● **Excerpted data**
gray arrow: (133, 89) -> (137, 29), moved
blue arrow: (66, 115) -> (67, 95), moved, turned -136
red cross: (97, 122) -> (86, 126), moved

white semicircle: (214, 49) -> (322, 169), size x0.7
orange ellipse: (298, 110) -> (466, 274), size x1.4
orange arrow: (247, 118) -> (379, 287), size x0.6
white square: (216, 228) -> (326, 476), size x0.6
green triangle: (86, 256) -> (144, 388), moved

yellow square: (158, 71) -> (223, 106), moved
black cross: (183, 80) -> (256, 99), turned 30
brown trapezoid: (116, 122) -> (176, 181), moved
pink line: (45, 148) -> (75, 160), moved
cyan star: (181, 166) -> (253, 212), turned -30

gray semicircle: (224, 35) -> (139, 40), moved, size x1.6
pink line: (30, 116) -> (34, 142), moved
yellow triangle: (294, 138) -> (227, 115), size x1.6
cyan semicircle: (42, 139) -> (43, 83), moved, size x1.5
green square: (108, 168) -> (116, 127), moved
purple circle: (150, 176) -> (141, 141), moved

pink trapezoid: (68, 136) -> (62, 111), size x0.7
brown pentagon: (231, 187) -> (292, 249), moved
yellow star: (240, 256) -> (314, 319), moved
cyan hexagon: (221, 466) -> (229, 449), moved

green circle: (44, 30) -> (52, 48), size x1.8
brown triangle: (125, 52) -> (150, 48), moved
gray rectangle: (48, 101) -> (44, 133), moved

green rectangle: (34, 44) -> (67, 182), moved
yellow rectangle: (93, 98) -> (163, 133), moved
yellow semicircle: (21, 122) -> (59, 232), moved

● **Problem statement**
Out of the entries above, write out only the lines between the line holding "pink line: (45, 148) -> (75, 160), moved" and the line holding "pink trapezoid: (68, 136)", inclusive, each exactly as given.

● **Completed exercise**
pink line: (45, 148) -> (75, 160), moved
cyan star: (181, 166) -> (253, 212), turned -30

gray semicircle: (224, 35) -> (139, 40), moved, size x1.6
pink line: (30, 116) -> (34, 142), moved
yellow triangle: (294, 138) -> (227, 115), size x1.6
cyan semicircle: (42, 139) -> (43, 83), moved, size x1.5
green square: (108, 168) -> (116, 127), moved
purple circle: (150, 176) -> (141, 141), moved

pink trapezoid: (68, 136) -> (62, 111), size x0.7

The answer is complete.